[[ PROVIDED MATERIAL open ]]

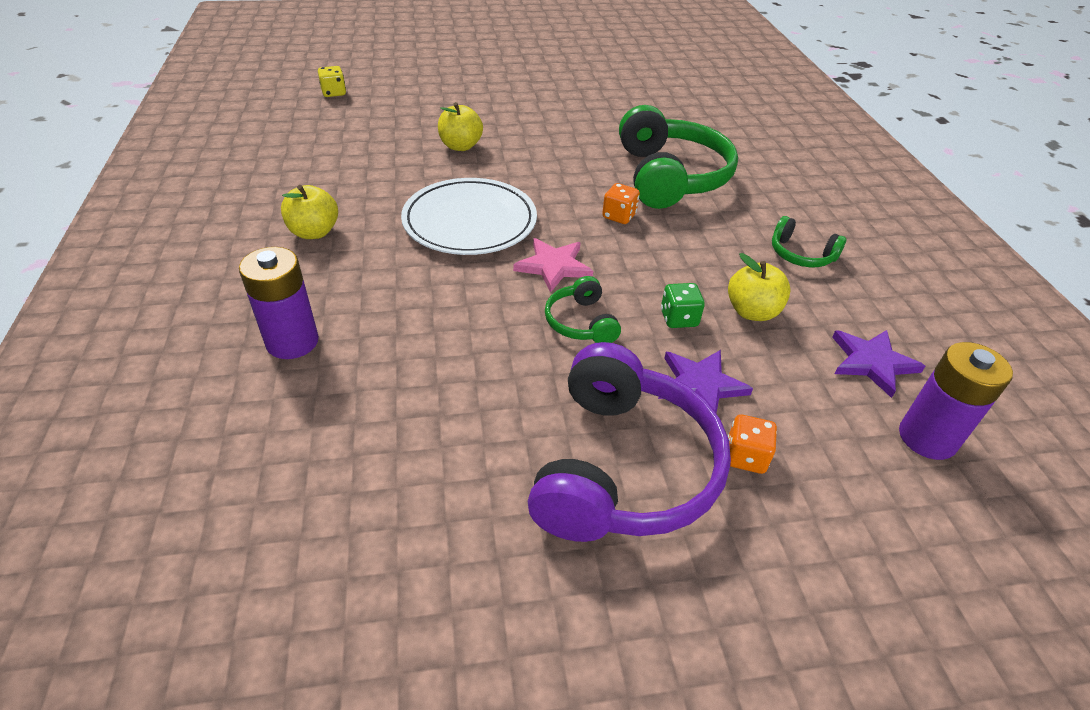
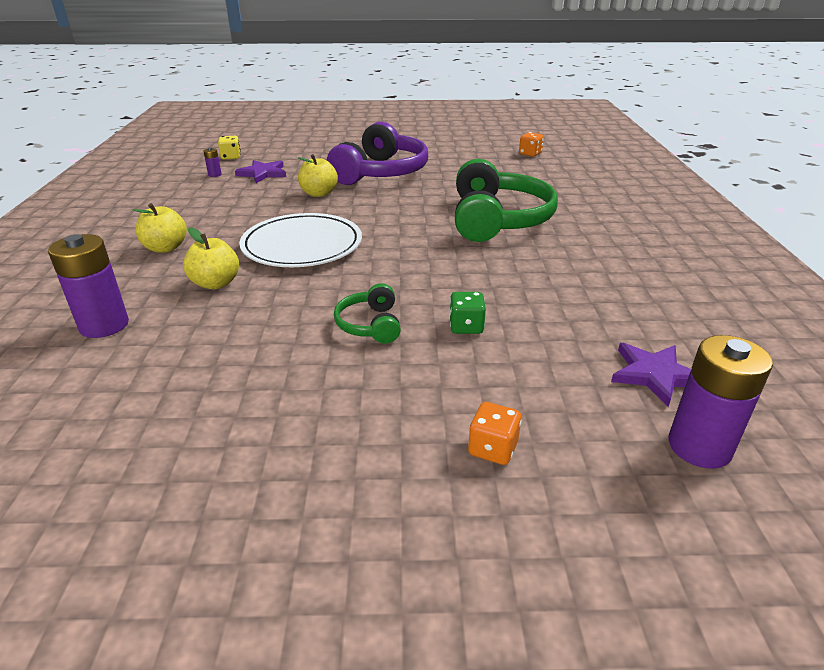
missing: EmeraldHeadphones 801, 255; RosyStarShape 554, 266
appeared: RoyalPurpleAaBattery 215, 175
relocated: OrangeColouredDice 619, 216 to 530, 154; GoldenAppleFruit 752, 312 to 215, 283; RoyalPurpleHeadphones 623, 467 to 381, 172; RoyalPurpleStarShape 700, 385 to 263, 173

[[ PROVIDED MATERIAL closed ]]

:: TASK DESCRIPTION ::
Apart from the pictures, the whole listing should be reproduced exactly.

:: FINISHED EXERCISE ::
missing: EmeraldHeadphones 801, 255; RosyStarShape 554, 266
appeared: RoyalPurpleAaBattery 215, 175
relocated: OrangeColouredDice 619, 216 to 530, 154; GoldenAppleFruit 752, 312 to 215, 283; RoyalPurpleHeadphones 623, 467 to 381, 172; RoyalPurpleStarShape 700, 385 to 263, 173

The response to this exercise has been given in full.